§ RECORDS FOR PROCESSING
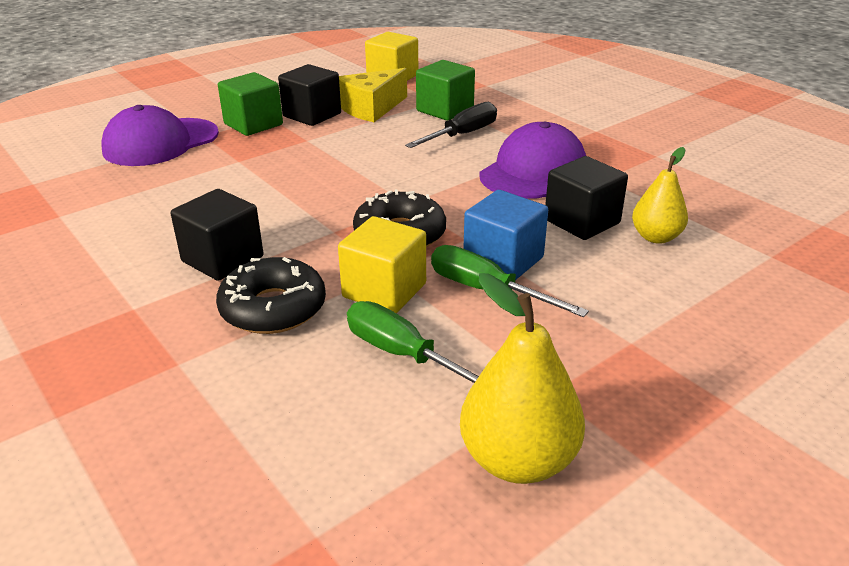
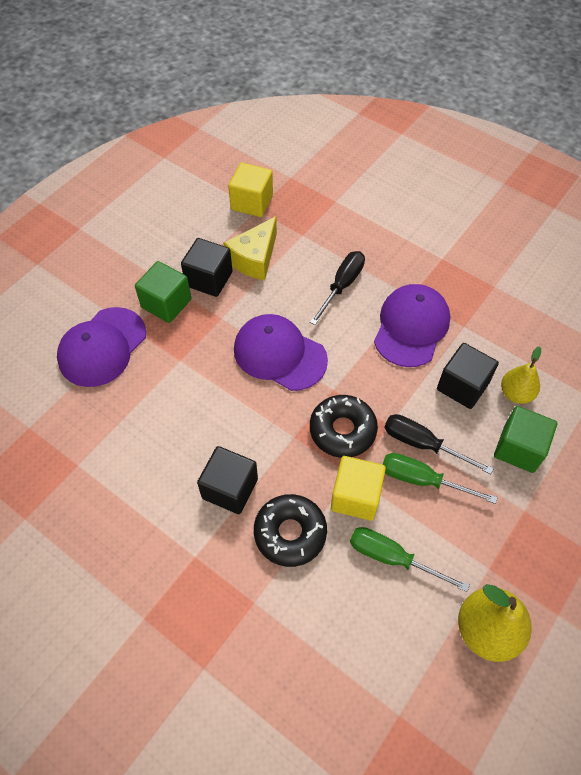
camera: 15 degrees left, 25 degrees up
(357, 170) = (279, 354): none -> purple cap
(445, 110) = (315, 249): green cube -> green cube (518, 448)
(503, 260) = (423, 444): blue cube -> black screwdriver

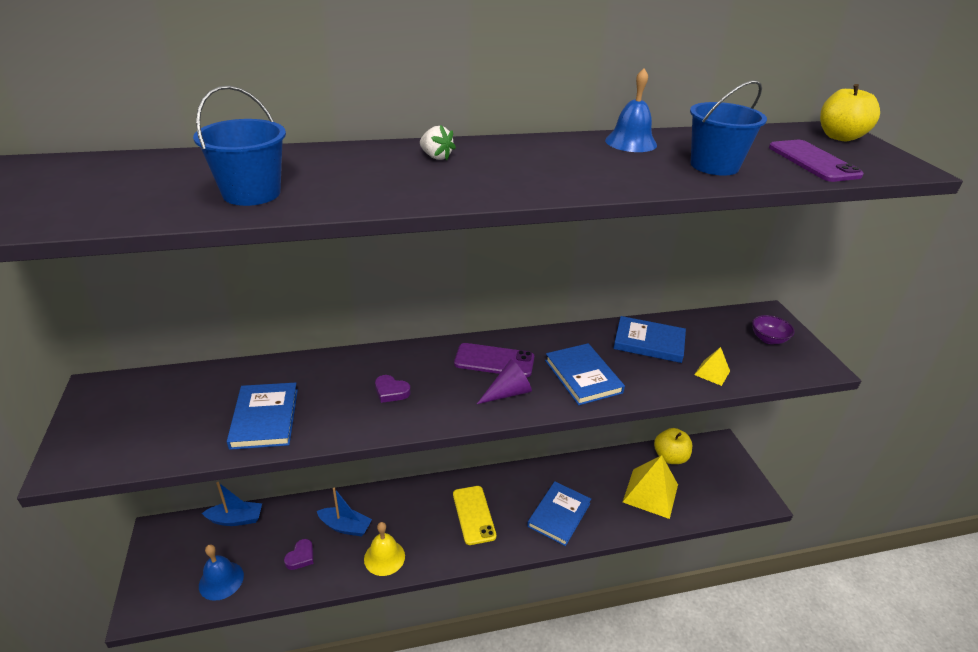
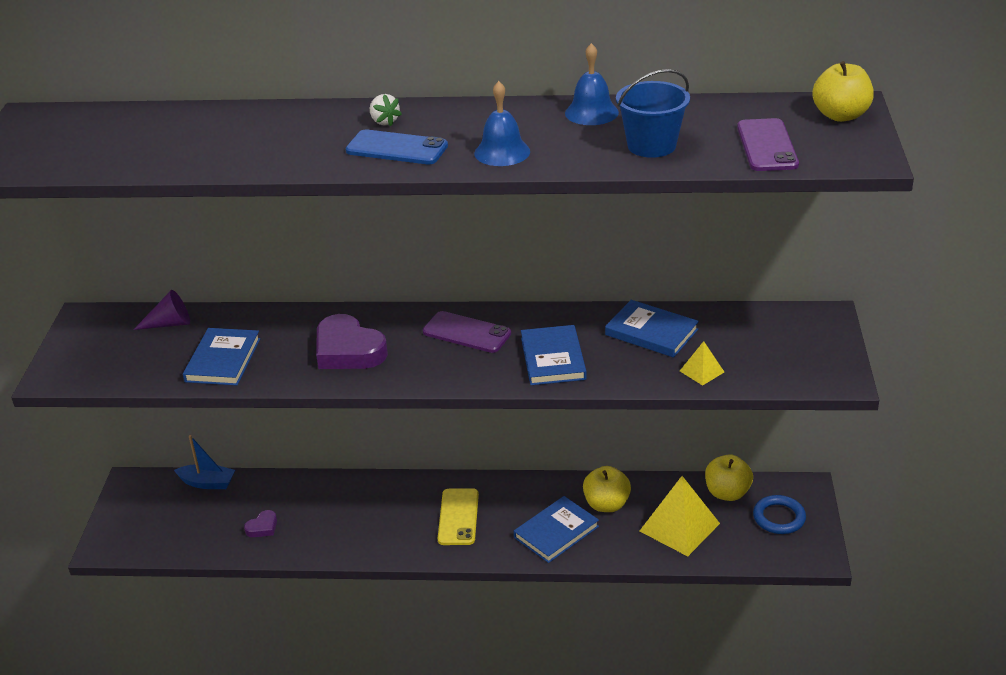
camera: 20 degrees right, 0 degrees up
(221, 580) = (181, 535): blue bell -> blue bell (502, 152)
(251, 193) = (209, 152): blue bucket -> none
(345, 527) = (316, 507): blue boat -> none
(384, 557) = (347, 541): yellow bell -> none
(391, 391) = (348, 350): purple heart -> purple heart, size x2.10
(468, 180) = (397, 148): none -> blue phone
(508, 393) = (464, 365): purple cone -> purple cone (169, 324)
(587, 482) = (606, 504): none -> yellow apple
(716, 472) = (779, 518): none -> blue ring
(768, 339) = (800, 344): purple bowl -> none

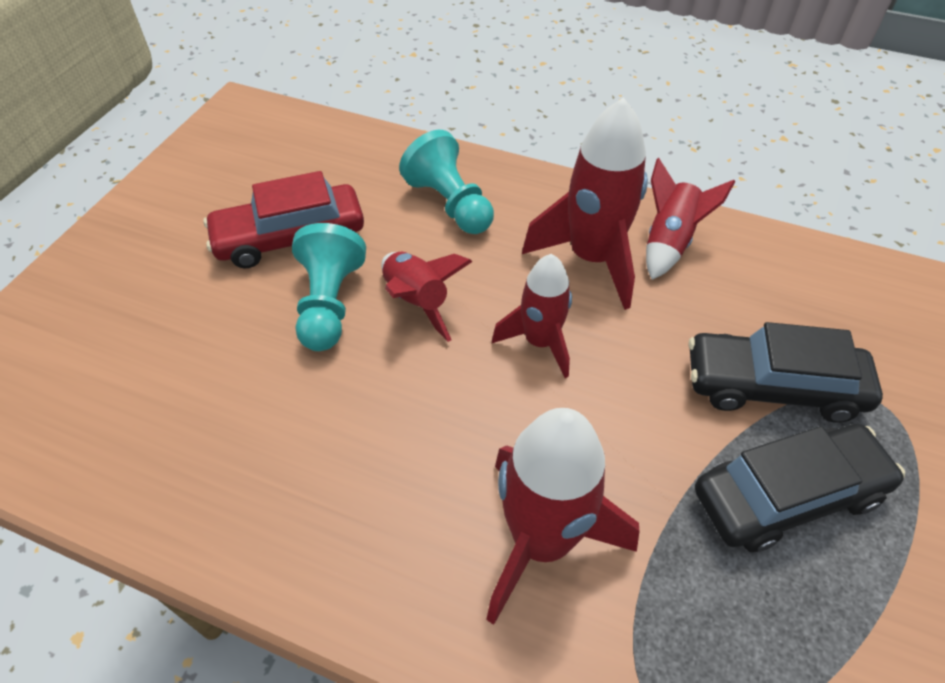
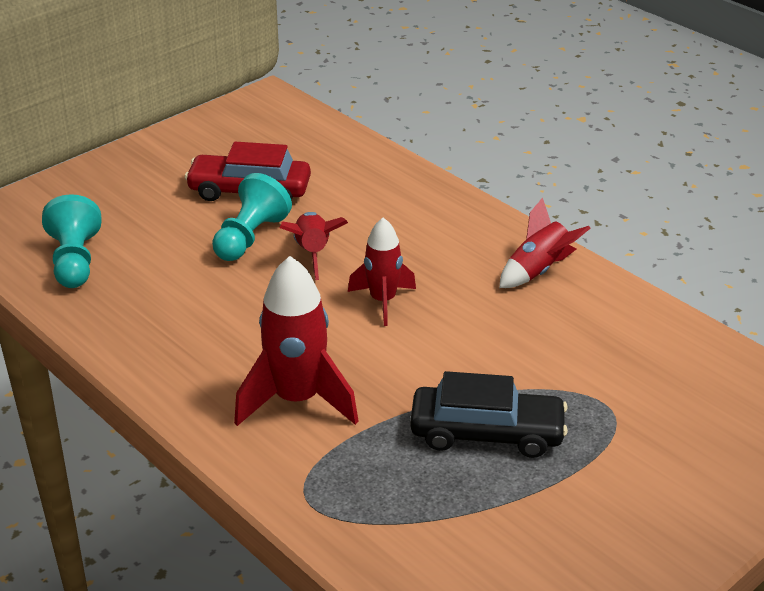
camera: 25 degrees right, 15 degrees down
(450, 204) = (384, 200): turquoise pawn -> turquoise pawn (75, 261)
(592, 259) = (466, 264): red rocket -> none
(772, 386) = (535, 376): black car -> none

§ TASK
Reproduce word for word, with pictures dropped, only the part of the material above that opens with the line containing "(221, 580) = (181, 535): blue" and closes with the line containing "camera: 25 degrees right, 15 degrees down".

§ SOLUTION BELOW
(221, 580) = (181, 535): blue bell -> blue bell (502, 152)
(251, 193) = (209, 152): blue bucket -> none
(345, 527) = (316, 507): blue boat -> none
(384, 557) = (347, 541): yellow bell -> none
(391, 391) = (348, 350): purple heart -> purple heart, size x2.10
(468, 180) = (397, 148): none -> blue phone
(508, 393) = (464, 365): purple cone -> purple cone (169, 324)
(587, 482) = (606, 504): none -> yellow apple
(716, 472) = (779, 518): none -> blue ring
(768, 339) = (800, 344): purple bowl -> none

camera: 25 degrees right, 15 degrees down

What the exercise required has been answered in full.